--- Data for analysis ---

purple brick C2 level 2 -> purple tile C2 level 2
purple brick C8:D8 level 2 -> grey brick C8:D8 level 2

---
--- Data for analysis ---

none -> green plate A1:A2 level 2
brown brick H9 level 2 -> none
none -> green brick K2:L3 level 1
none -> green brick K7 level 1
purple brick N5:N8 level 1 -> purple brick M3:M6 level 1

---
--- Data for analysis ---

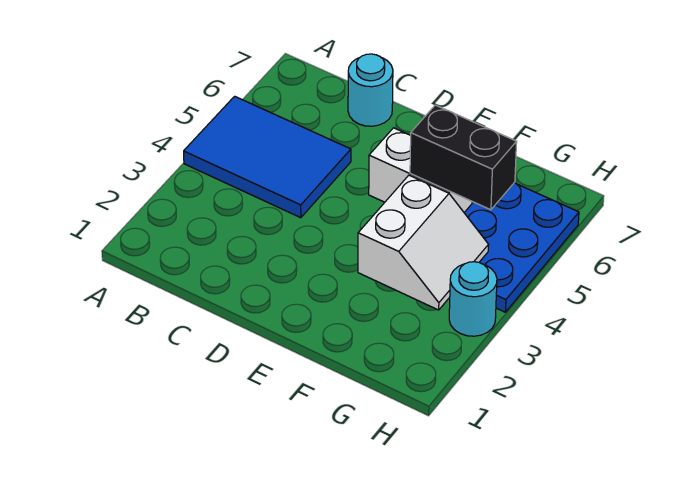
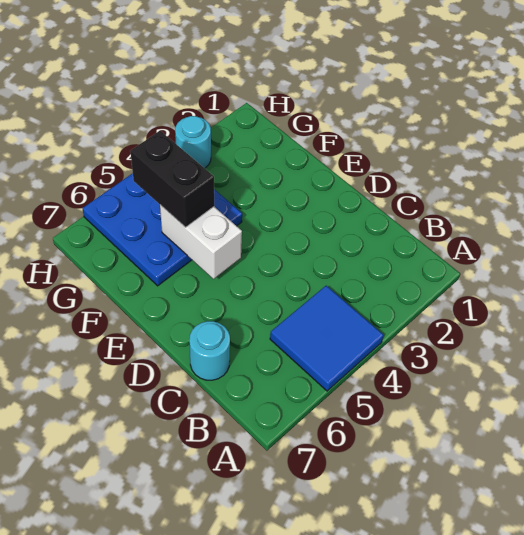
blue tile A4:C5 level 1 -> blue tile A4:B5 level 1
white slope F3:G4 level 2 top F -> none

---

- _What the exercise asks_:
Where the string "green" shows up in the listing above, copy the line that holds it.

- _Solution to this problem_:
none -> green plate A1:A2 level 2
none -> green brick K2:L3 level 1
none -> green brick K7 level 1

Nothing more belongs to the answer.